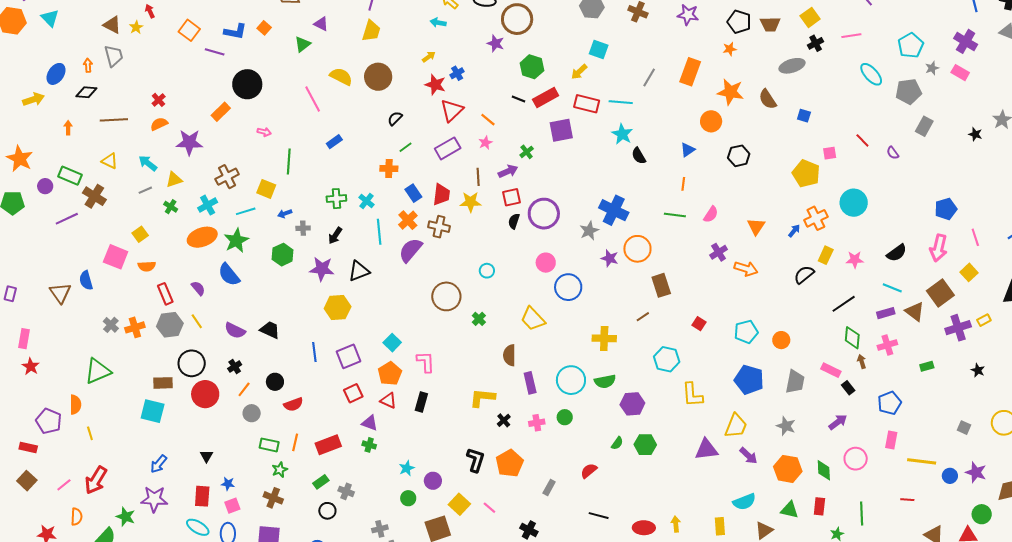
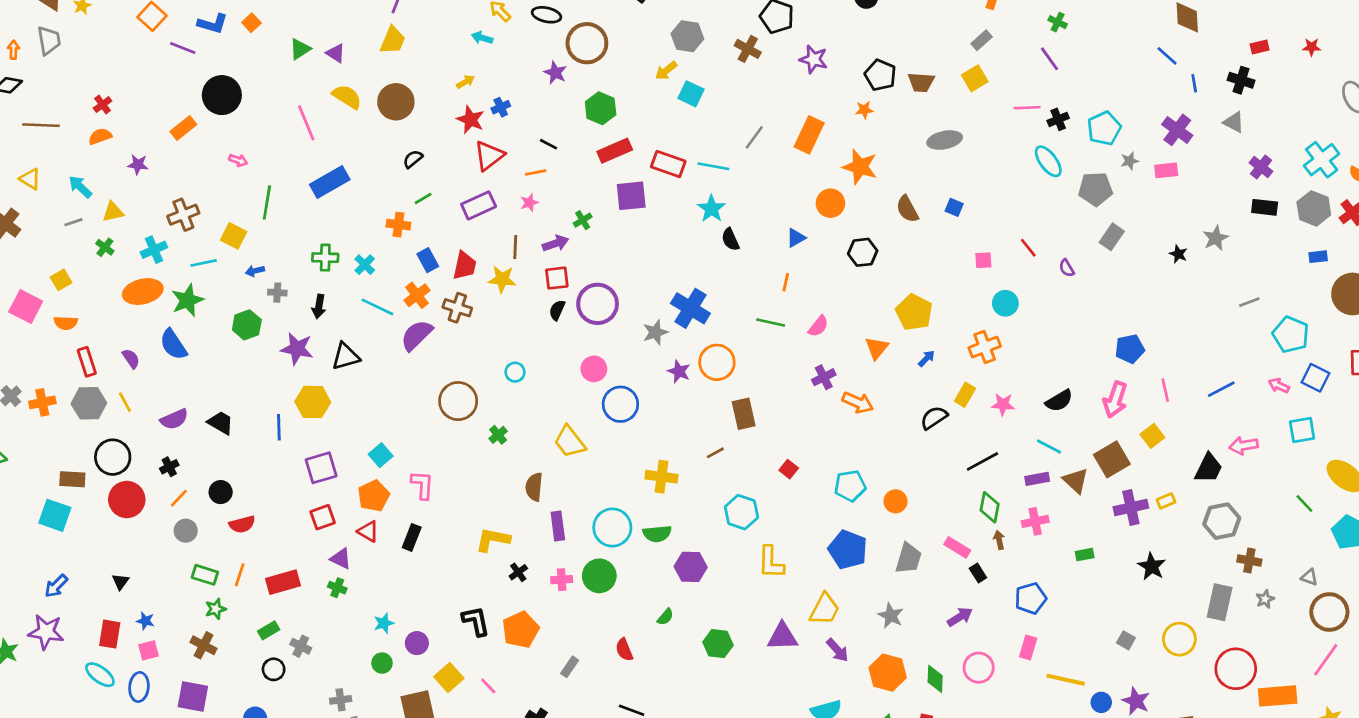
purple triangle: (321, 24) -> (336, 53), moved
black cross: (816, 43) -> (1058, 119), moved
yellow arrow: (579, 72) -> (666, 71), moved
pink rectangle: (960, 73) -> (1166, 170), turned -42
black line: (519, 99) -> (549, 144), moved
brown semicircle: (768, 99) -> (907, 209), moved
orange line: (488, 120) -> (536, 173), turned -56
purple star: (189, 142) -> (138, 165), size x0.6
blue rectangle: (334, 142) -> (330, 182), size x1.8
yellow pentagon: (806, 174) -> (914, 312), moved
cyan circle: (854, 203) -> (1005, 303), moved, size x0.7
orange cross: (816, 218) -> (985, 347), moved
cyan line: (379, 232) -> (377, 307), turned -65
black arrow: (335, 236) -> (319, 306), turned -30
purple semicircle: (235, 331) -> (174, 419), turned -55
blue line: (314, 352) -> (279, 427), moved
black star: (978, 370) -> (1152, 566), size x1.5
green circle: (565, 417) -> (599, 576), size x1.6
green hexagon: (645, 445) -> (718, 644), moved
black L-shape: (476, 460) -> (476, 621), turned -35
red semicircle: (589, 471) -> (624, 650), turned -78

- _What is needed_:
Exactly and in full, write out the lines from the one containing "yellow pentagon: (806, 174)" through the end of the listing.

- _Result of the task_:
yellow pentagon: (806, 174) -> (914, 312), moved
cyan circle: (854, 203) -> (1005, 303), moved, size x0.7
orange cross: (816, 218) -> (985, 347), moved
cyan line: (379, 232) -> (377, 307), turned -65
black arrow: (335, 236) -> (319, 306), turned -30
purple semicircle: (235, 331) -> (174, 419), turned -55
blue line: (314, 352) -> (279, 427), moved
black star: (978, 370) -> (1152, 566), size x1.5
green circle: (565, 417) -> (599, 576), size x1.6
green hexagon: (645, 445) -> (718, 644), moved
black L-shape: (476, 460) -> (476, 621), turned -35
red semicircle: (589, 471) -> (624, 650), turned -78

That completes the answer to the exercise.